◆ Problem to solve ◆
From the entries below, output the line with "orange hourglass: 3 -> 4" and each following line up to and including the line with "white scissors: 3 -> 4", exactly as written.

***** Data for review *****

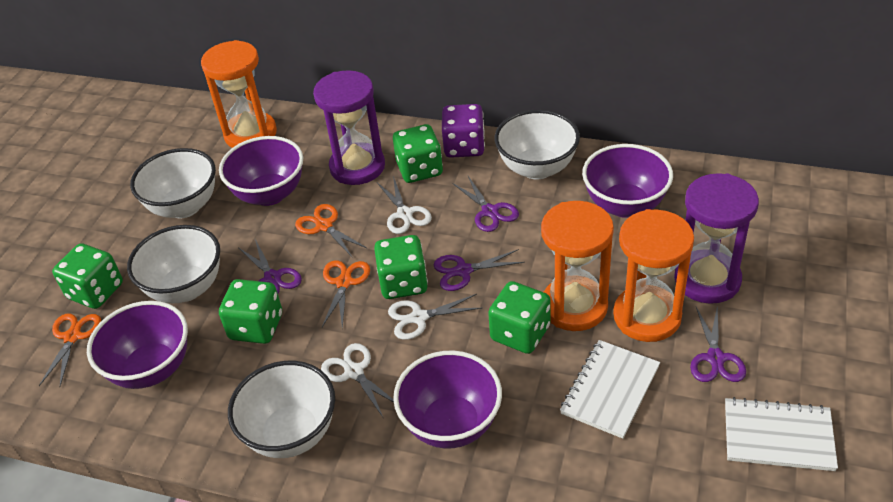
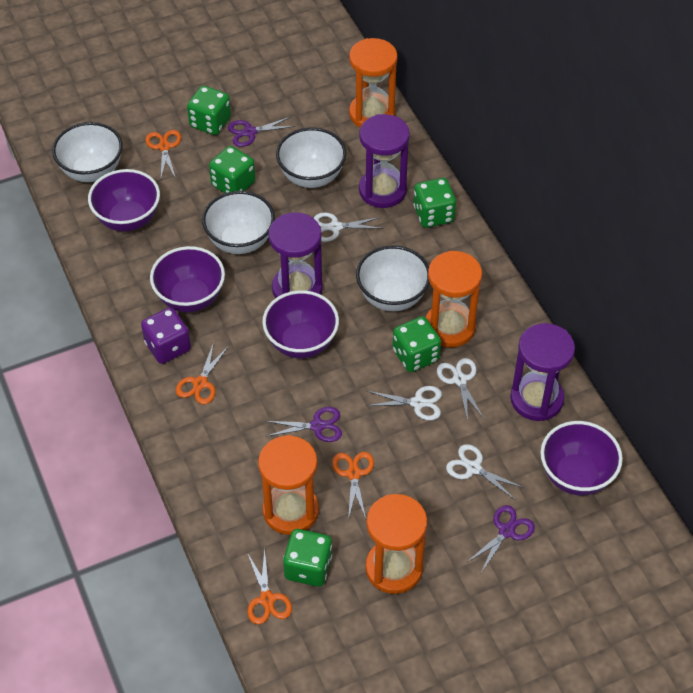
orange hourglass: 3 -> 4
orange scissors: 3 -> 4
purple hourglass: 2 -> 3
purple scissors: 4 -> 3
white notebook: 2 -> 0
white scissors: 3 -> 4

*****
***** Data for review *****

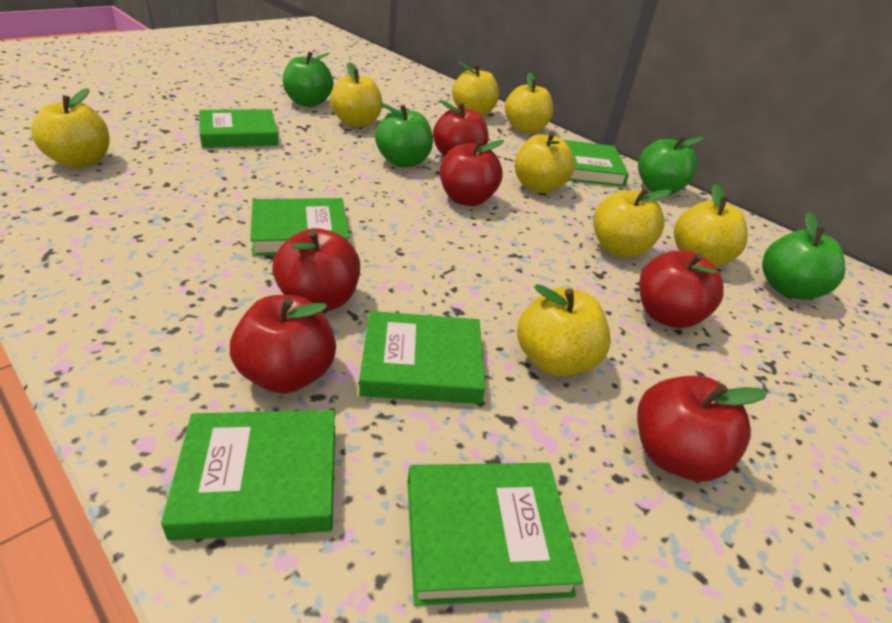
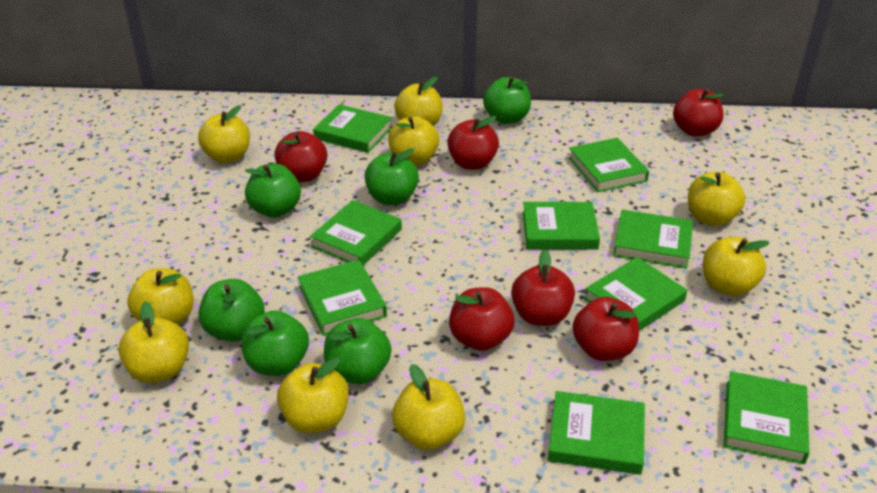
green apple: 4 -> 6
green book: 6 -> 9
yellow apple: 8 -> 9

*****
***** Data for review *****

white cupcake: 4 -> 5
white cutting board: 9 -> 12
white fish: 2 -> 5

*****

◆ Answer area ◆
orange hourglass: 3 -> 4
orange scissors: 3 -> 4
purple hourglass: 2 -> 3
purple scissors: 4 -> 3
white notebook: 2 -> 0
white scissors: 3 -> 4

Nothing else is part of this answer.